====== Data for analysis ======

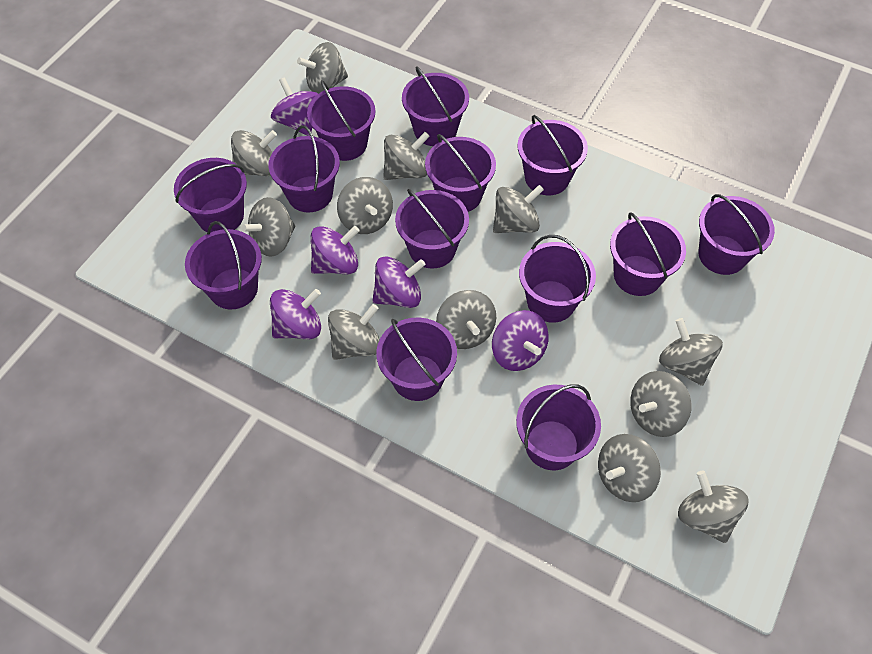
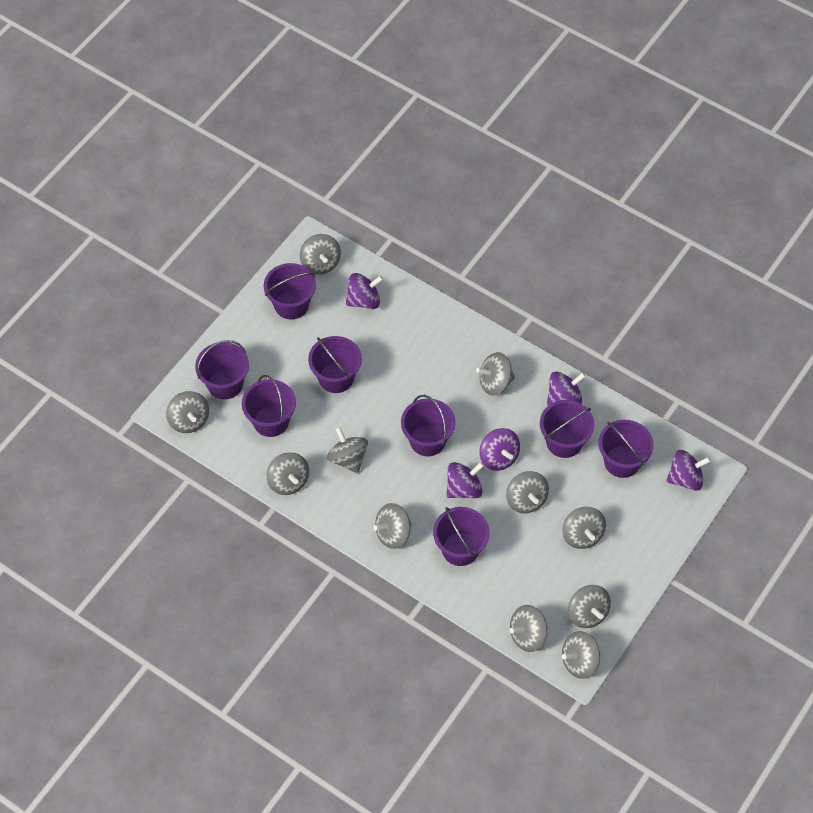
grey spinning top: 12 -> 11
purple bucket: 13 -> 8

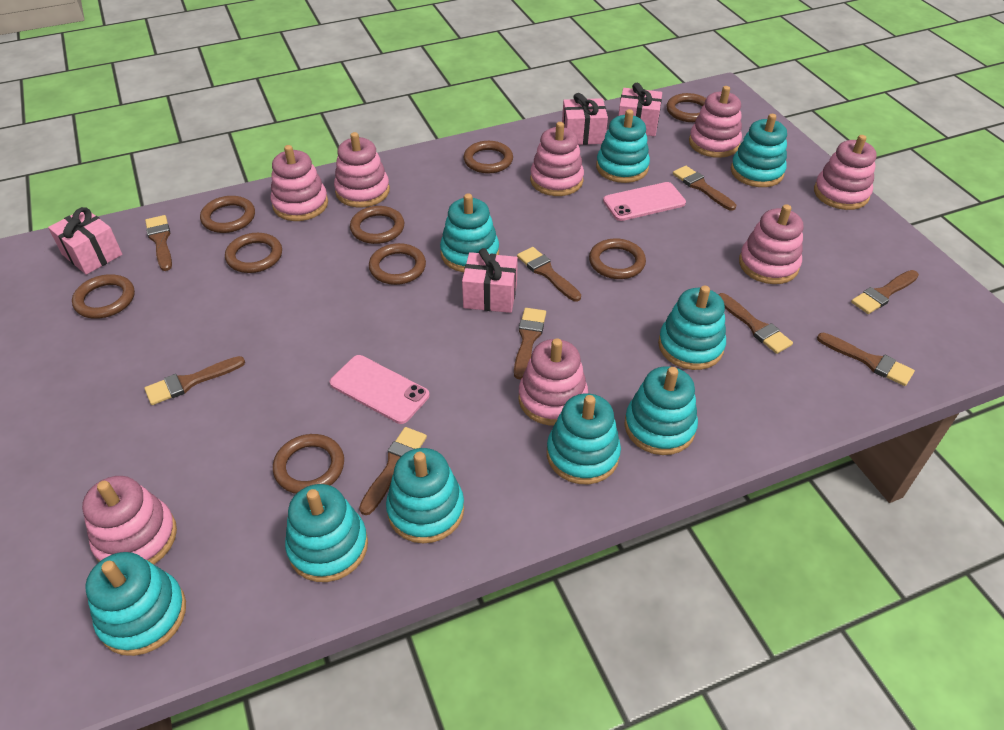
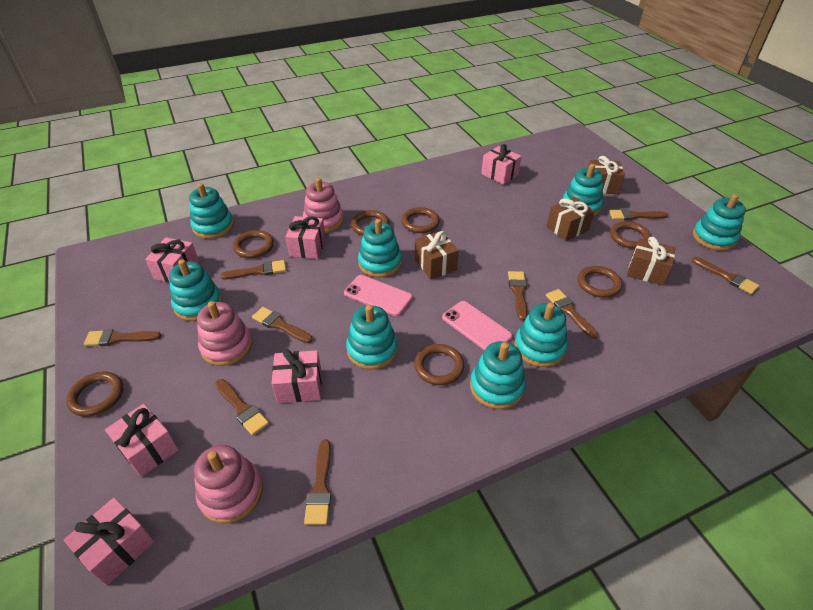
brown gift: 0 -> 4
brown ring: 9 -> 7
pink gift: 4 -> 6
pink stacking toy: 8 -> 3
turquoise stacking toy: 9 -> 8

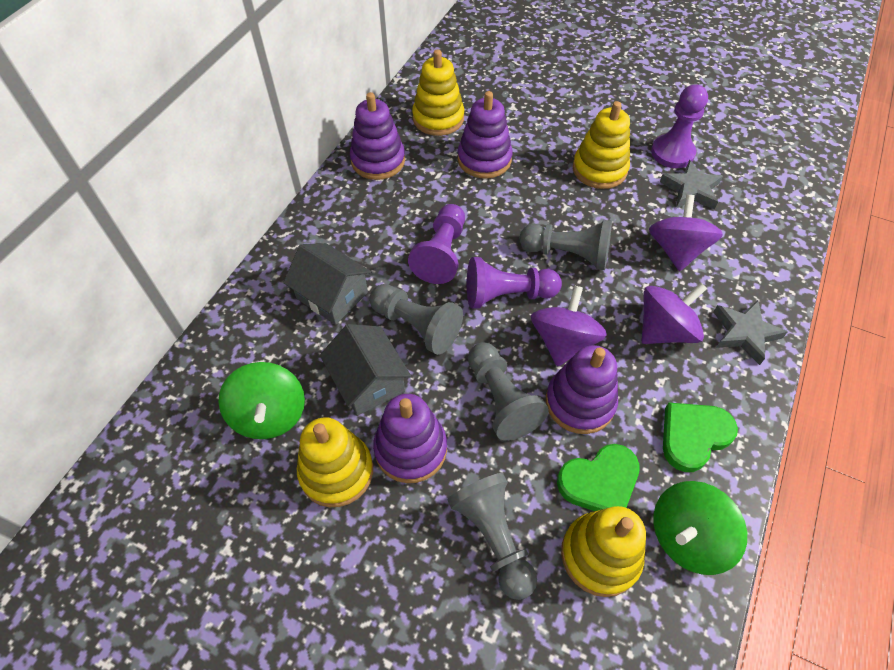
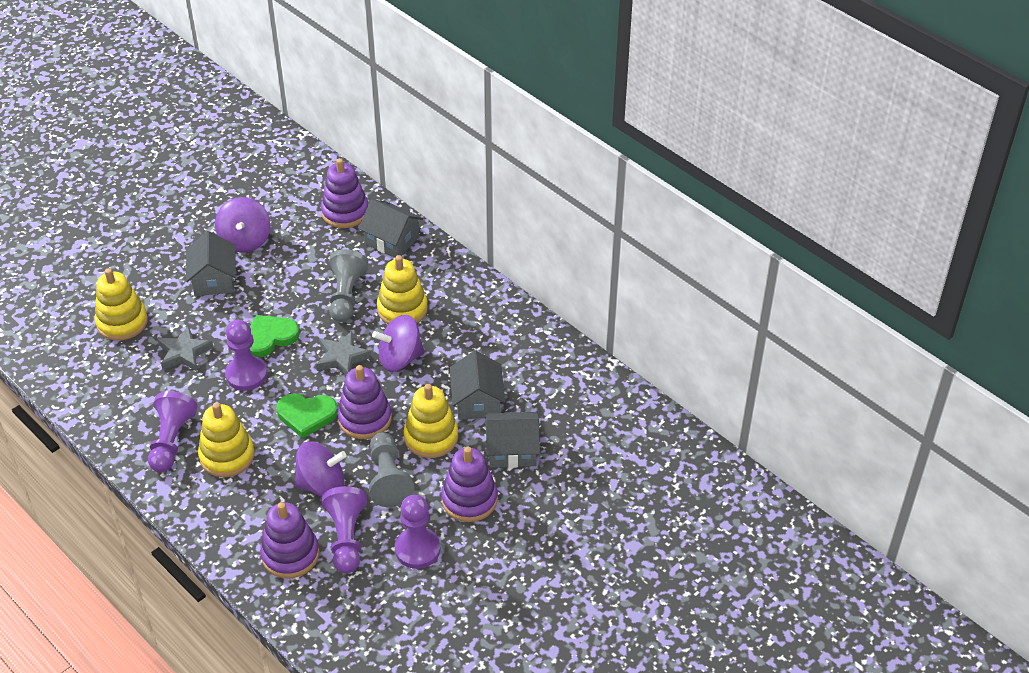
green spinning top: 2 -> 0
grey house: 2 -> 4
grey pawn: 4 -> 2
purple pawn: 3 -> 4

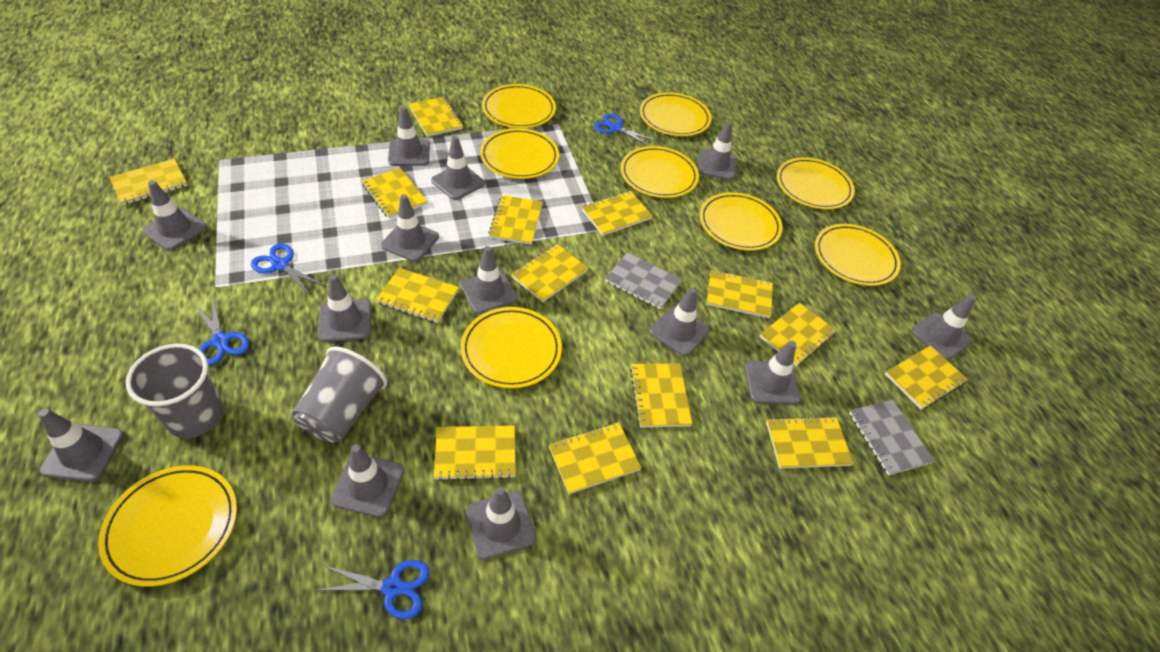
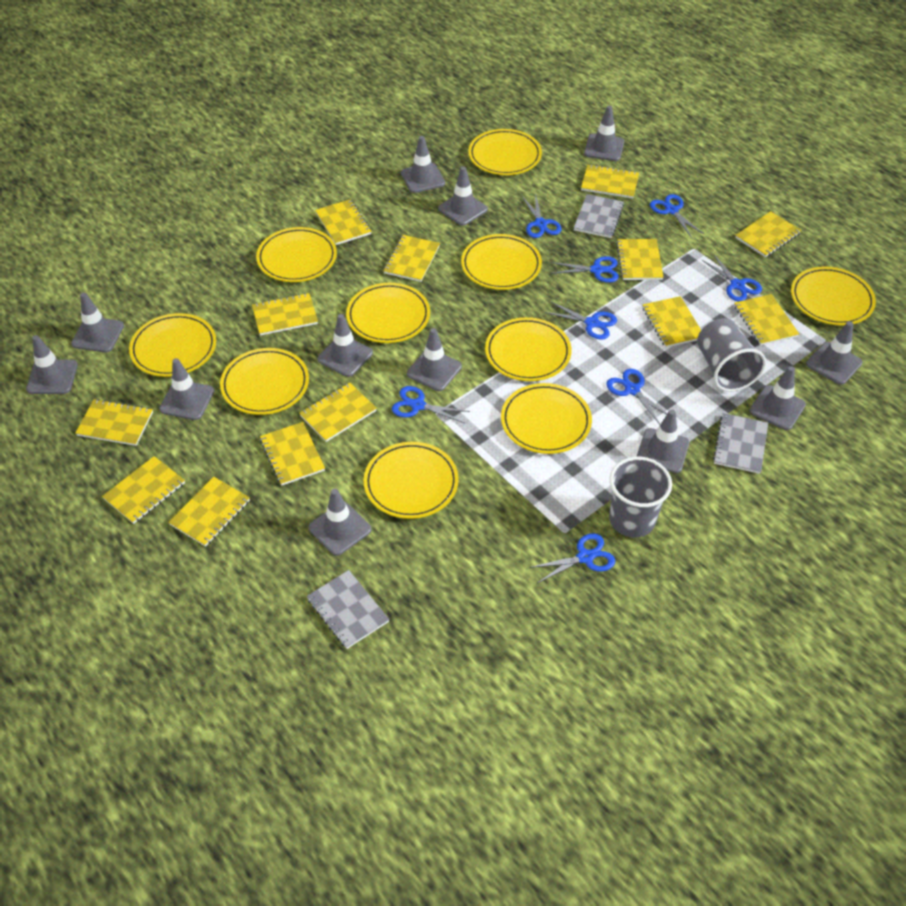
blue scissors: 4 -> 8
grey notebook: 2 -> 3
grey traffic cone: 13 -> 12
yellow notebook: 14 -> 13
yellow plate: 9 -> 10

======

--- What you need to do ---
Starting with the line that holds "grey notebook: 2 -> 3", copy each remaining line of the listing above exactly, through the last one.

--- Response area ---
grey notebook: 2 -> 3
grey traffic cone: 13 -> 12
yellow notebook: 14 -> 13
yellow plate: 9 -> 10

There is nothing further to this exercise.